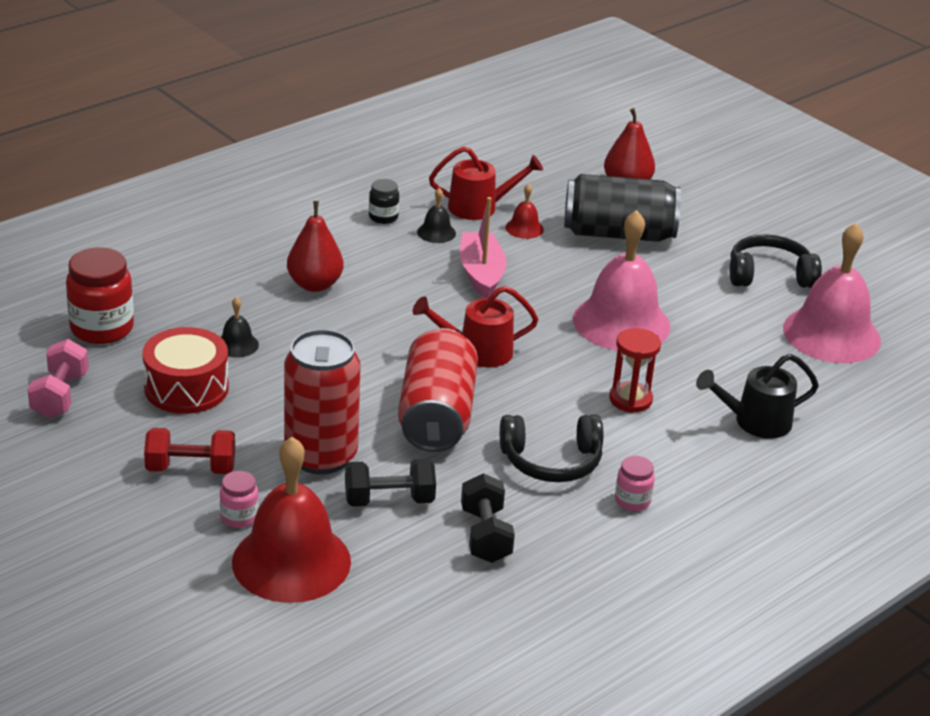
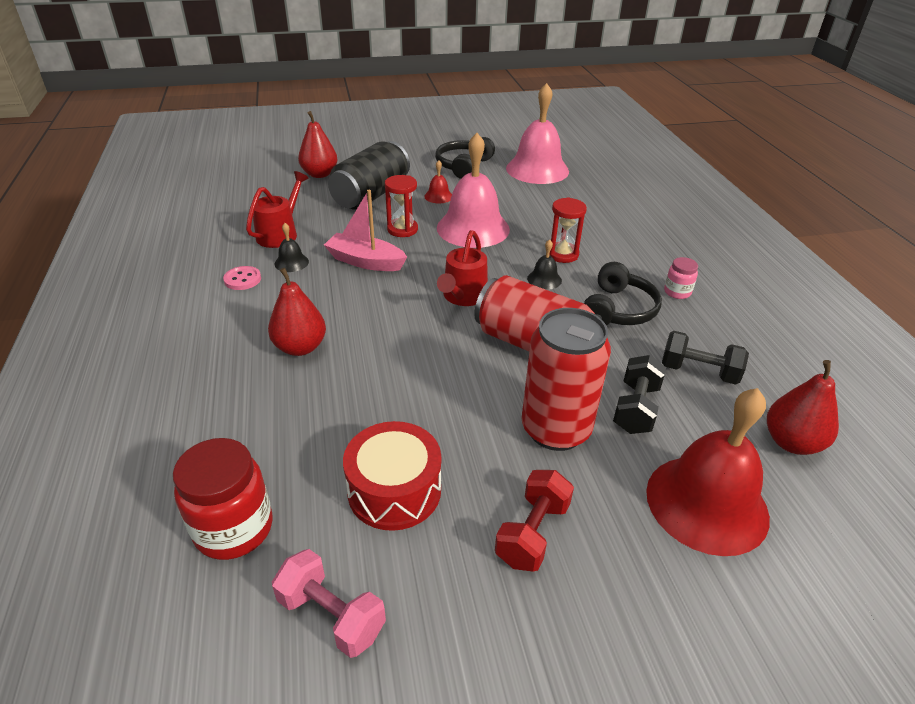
camera: 60 degrees left, 5 degrees up
(237, 344) = (350, 428): black bell -> black bell (544, 279)
(239, 517) = (627, 520): pink jar -> none
(383, 217) = (242, 279): black jar -> pink button
(419, 611) = (791, 442): none -> red pear
(524, 228) = (327, 225): red bell -> red bell (438, 196)
(567, 277) = (402, 229): none -> red hourglass
(755, 422) = (611, 221): black watering can -> none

☆ ☆ ☆ ☆ ☆ ☆ ☆

TASK ITEM: Without any pictures, retype the records above exactly.

TASK ANSWER:
camera: 60 degrees left, 5 degrees up
(237, 344) = (350, 428): black bell -> black bell (544, 279)
(239, 517) = (627, 520): pink jar -> none
(383, 217) = (242, 279): black jar -> pink button
(419, 611) = (791, 442): none -> red pear
(524, 228) = (327, 225): red bell -> red bell (438, 196)
(567, 277) = (402, 229): none -> red hourglass
(755, 422) = (611, 221): black watering can -> none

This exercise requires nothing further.